WHAT YOU SHOULD DO
Return the full set of entries precisely. Do not carry over any pictures.

INFORMATION GIVEN
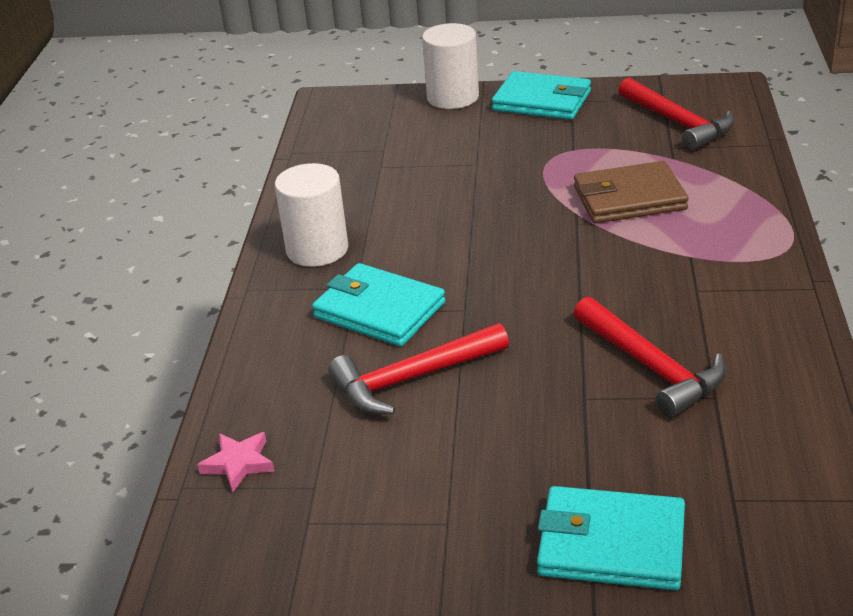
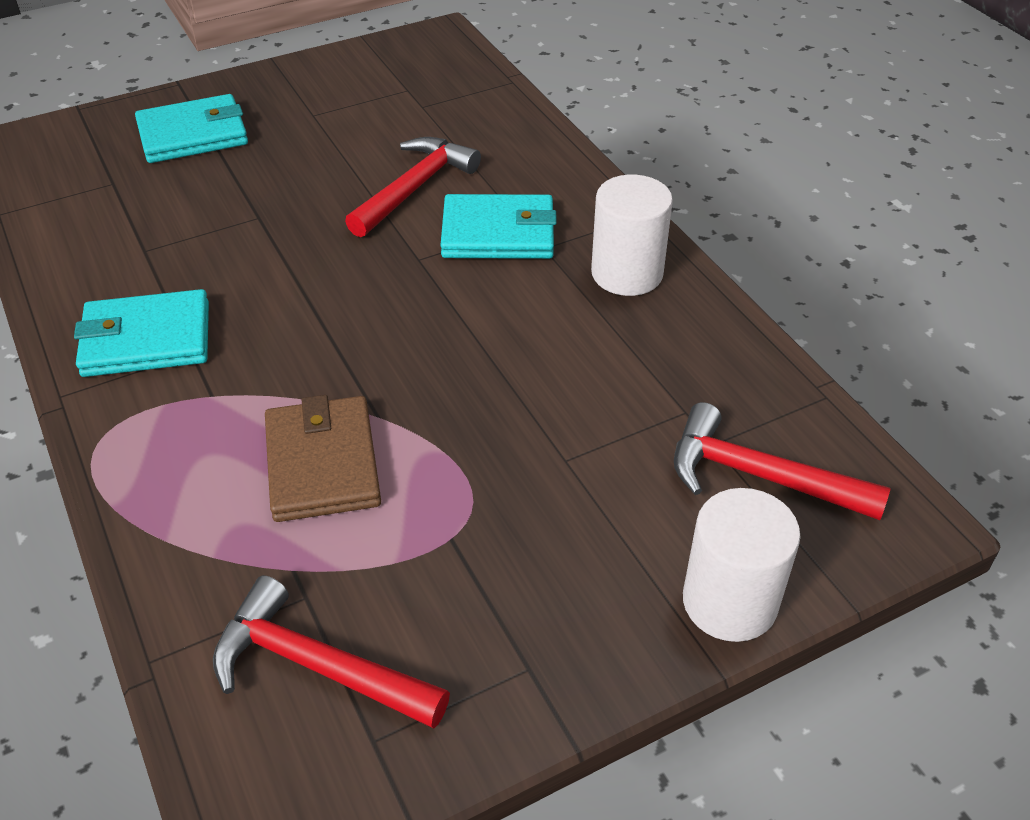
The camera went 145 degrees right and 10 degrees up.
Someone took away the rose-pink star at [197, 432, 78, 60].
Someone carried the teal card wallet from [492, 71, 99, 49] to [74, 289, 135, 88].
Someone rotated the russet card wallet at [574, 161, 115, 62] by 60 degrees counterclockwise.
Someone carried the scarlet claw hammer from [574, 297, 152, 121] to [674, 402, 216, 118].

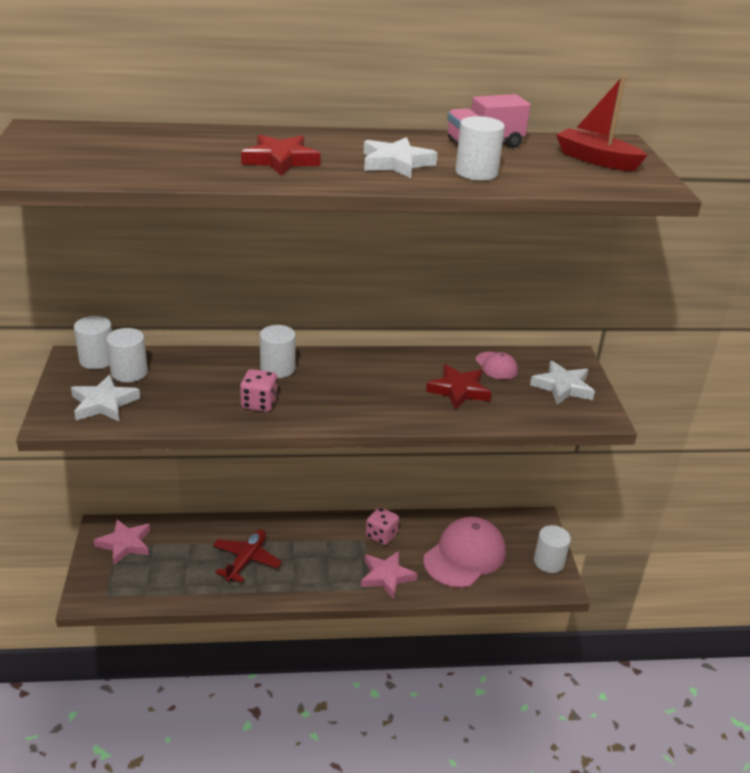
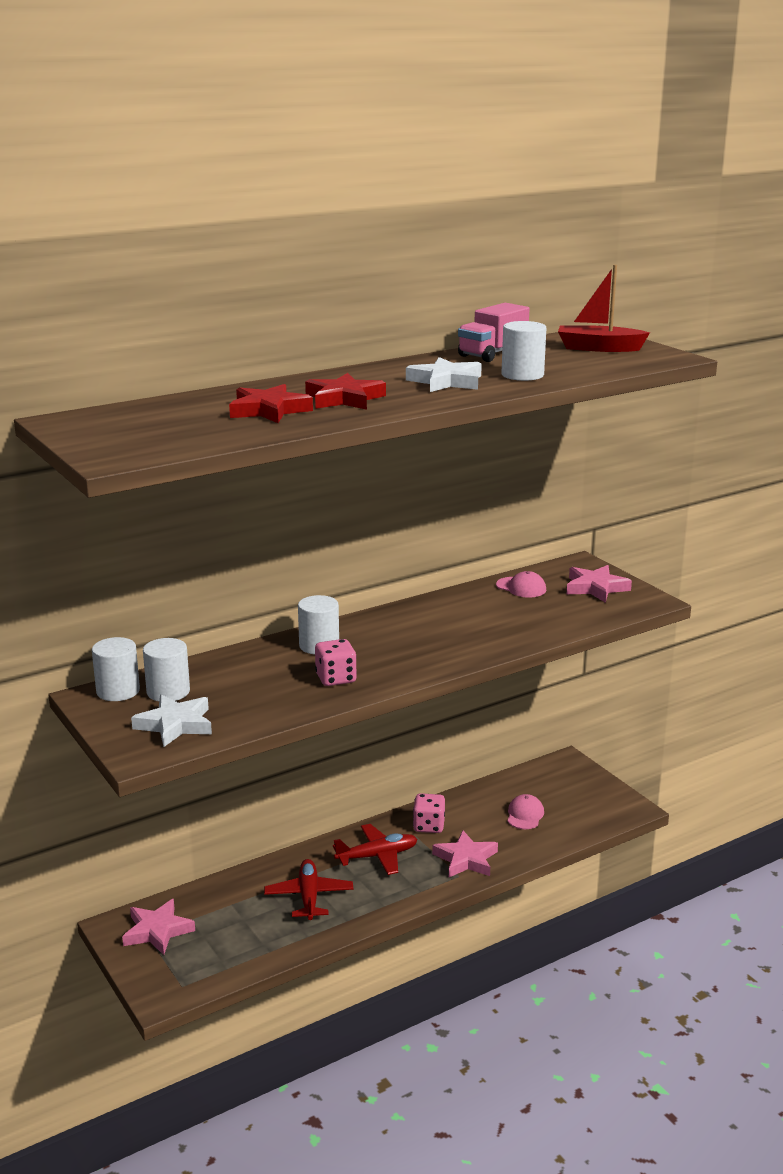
The camera went 25 degrees left and 10 degrees down.
Someone scaled the rose-pink cap at [423, 517, 83, 71] by 0.47.
Someone carried the scarlet star from [426, 364, 66, 46] to [229, 384, 84, 39].
Someone repainted the snow-white star at [530, 361, 65, 44], which became the rose-pink star at [567, 565, 65, 38].
Someone took away the snow-white solid cylinder at [534, 525, 37, 48].
Someone put down the scarlet aeroplane at [333, 824, 85, 51].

RESULT
The camera went 145 degrees right and 10 degrees up.
Someone took away the rose-pink star at [197, 432, 78, 60].
Someone carried the teal card wallet from [492, 71, 99, 49] to [74, 289, 135, 88].
Someone rotated the russet card wallet at [574, 161, 115, 62] by 60 degrees counterclockwise.
Someone carried the scarlet claw hammer from [574, 297, 152, 121] to [674, 402, 216, 118].

The camera went 25 degrees left and 10 degrees down.
Someone scaled the rose-pink cap at [423, 517, 83, 71] by 0.47.
Someone carried the scarlet star from [426, 364, 66, 46] to [229, 384, 84, 39].
Someone repainted the snow-white star at [530, 361, 65, 44], which became the rose-pink star at [567, 565, 65, 38].
Someone took away the snow-white solid cylinder at [534, 525, 37, 48].
Someone put down the scarlet aeroplane at [333, 824, 85, 51].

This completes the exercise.